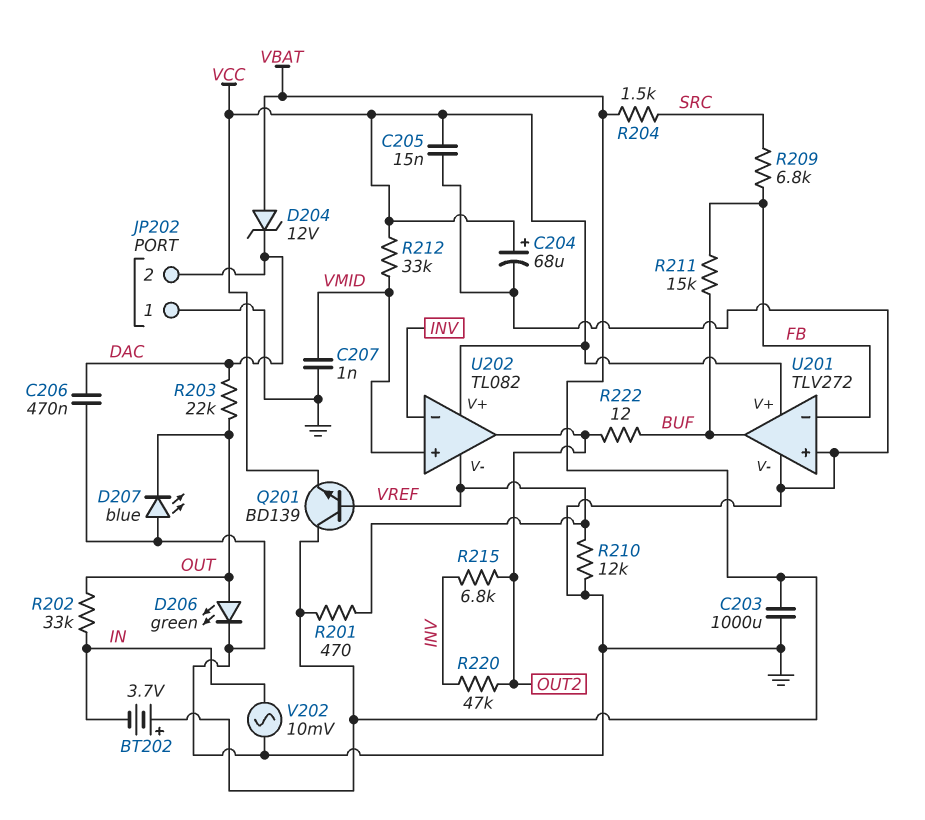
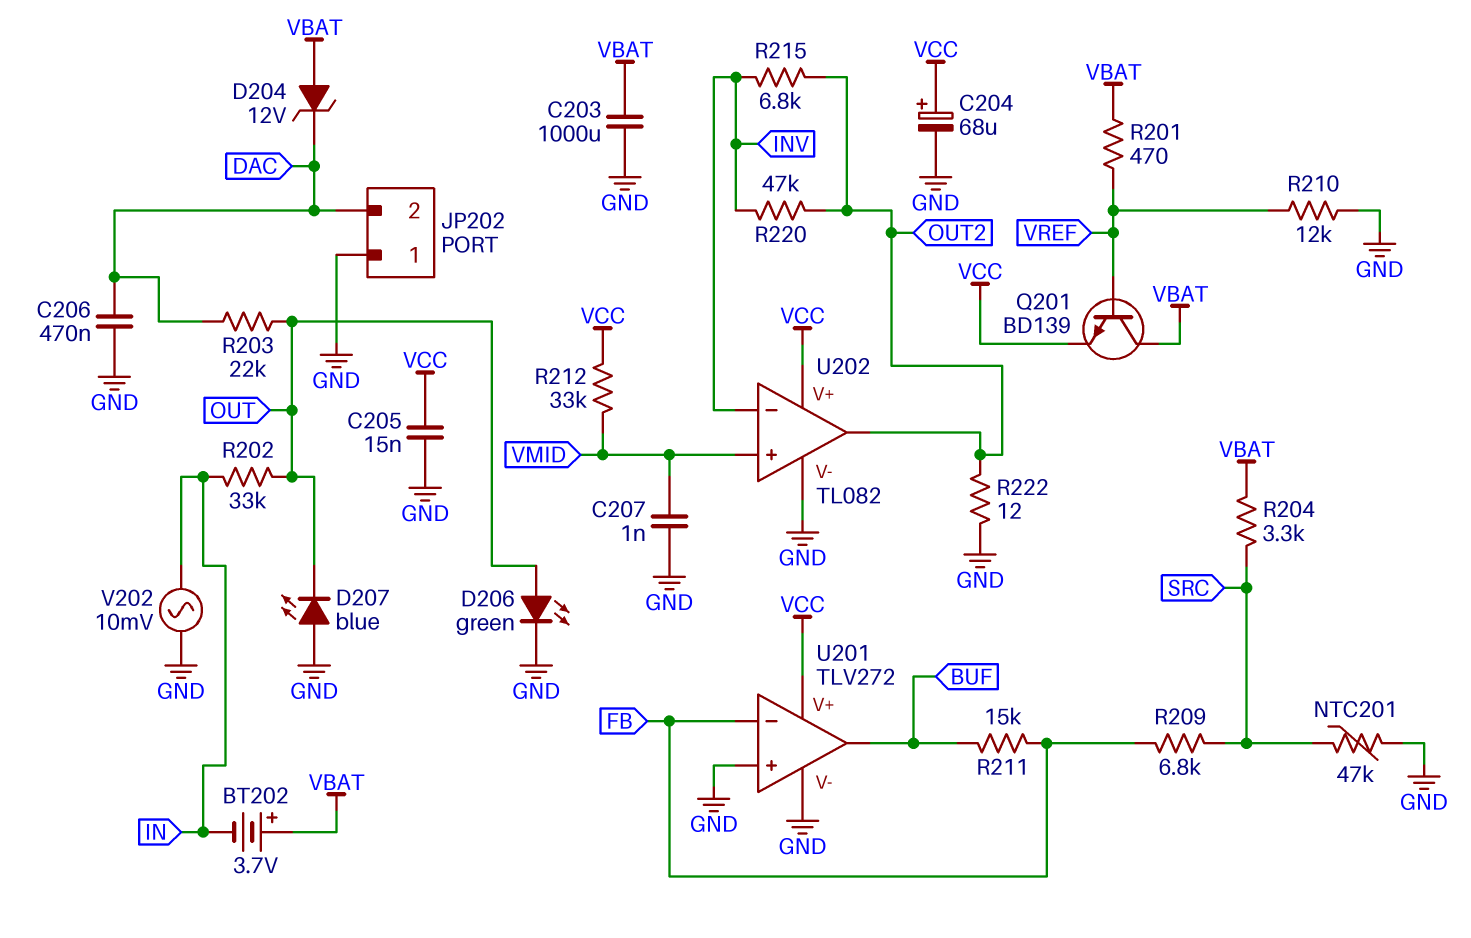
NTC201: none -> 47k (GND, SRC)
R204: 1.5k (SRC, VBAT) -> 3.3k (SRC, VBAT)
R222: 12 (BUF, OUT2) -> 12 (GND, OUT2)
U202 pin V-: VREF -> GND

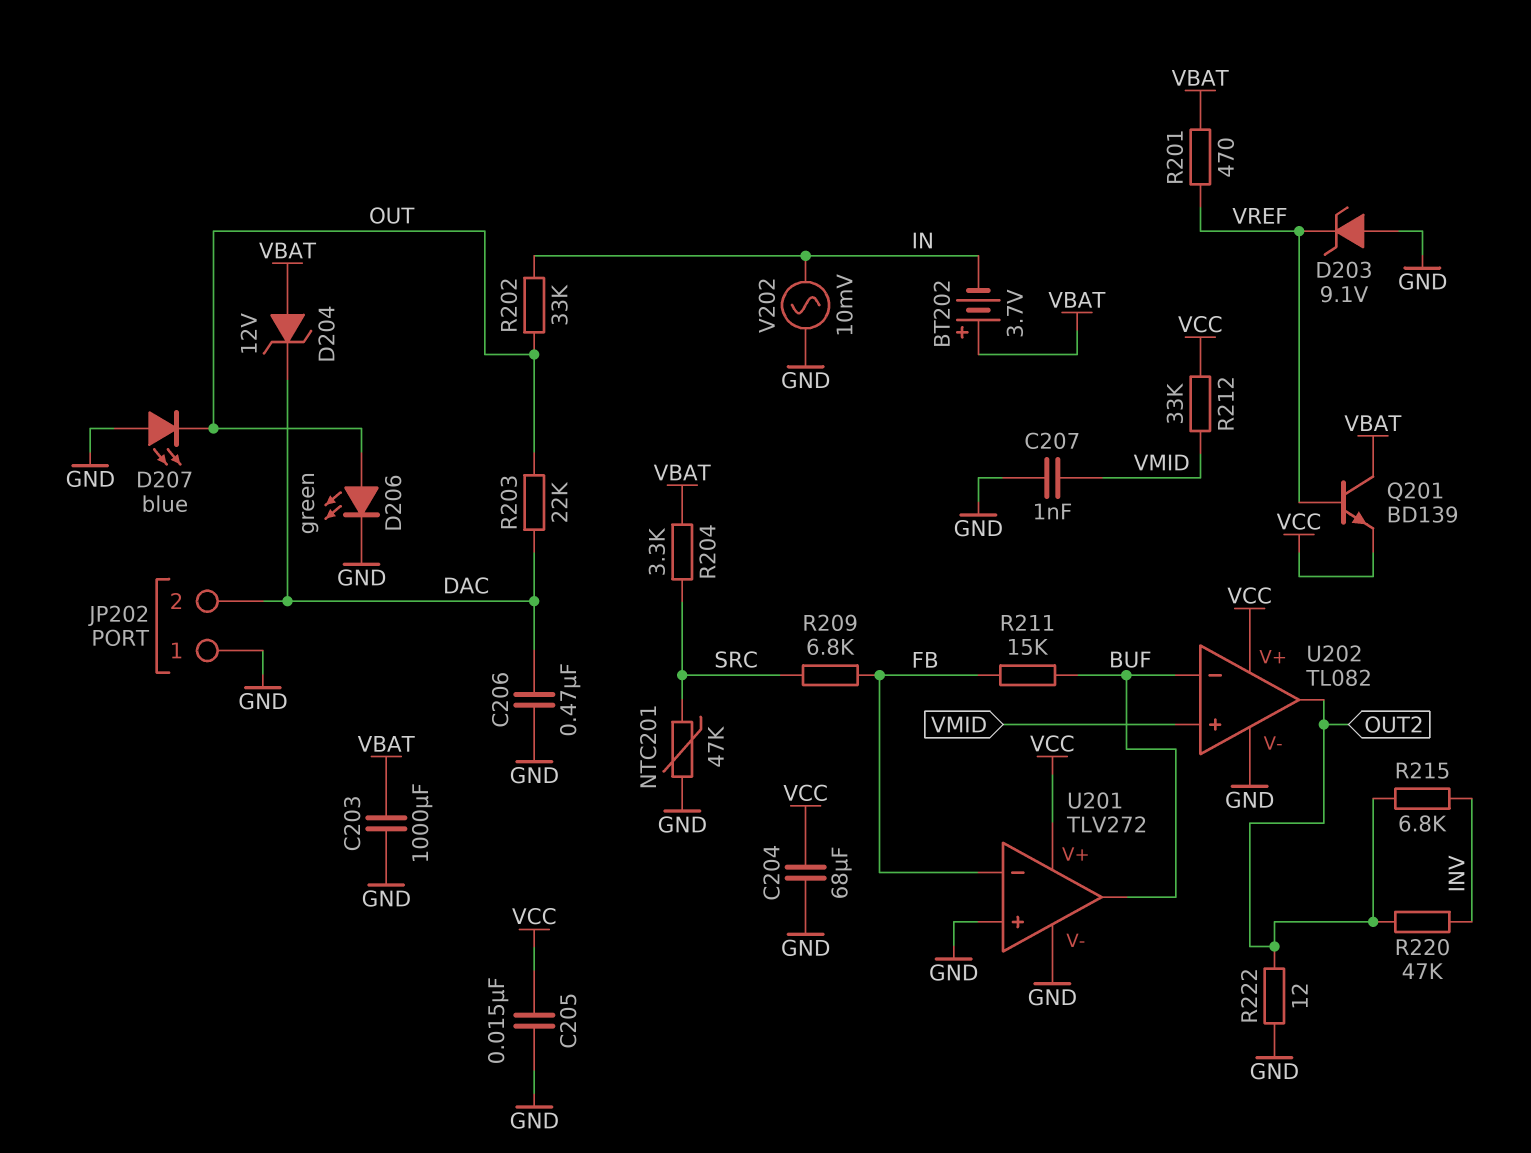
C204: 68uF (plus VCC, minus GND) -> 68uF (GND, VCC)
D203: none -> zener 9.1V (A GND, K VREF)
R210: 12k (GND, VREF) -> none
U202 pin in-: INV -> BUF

* * *

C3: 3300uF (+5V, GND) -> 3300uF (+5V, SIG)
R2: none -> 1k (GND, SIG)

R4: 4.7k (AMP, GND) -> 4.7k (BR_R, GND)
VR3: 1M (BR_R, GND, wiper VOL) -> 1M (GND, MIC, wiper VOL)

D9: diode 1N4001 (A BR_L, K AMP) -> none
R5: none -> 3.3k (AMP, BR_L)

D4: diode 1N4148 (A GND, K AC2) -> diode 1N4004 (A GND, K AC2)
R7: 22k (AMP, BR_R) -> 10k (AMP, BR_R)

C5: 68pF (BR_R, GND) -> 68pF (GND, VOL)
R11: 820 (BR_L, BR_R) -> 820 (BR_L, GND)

== WORK TO COMPLETE ==
Within the records above, how many lines include the word "diode"? State the number by itself.

== RESULT OF THE EXERCISE ==
2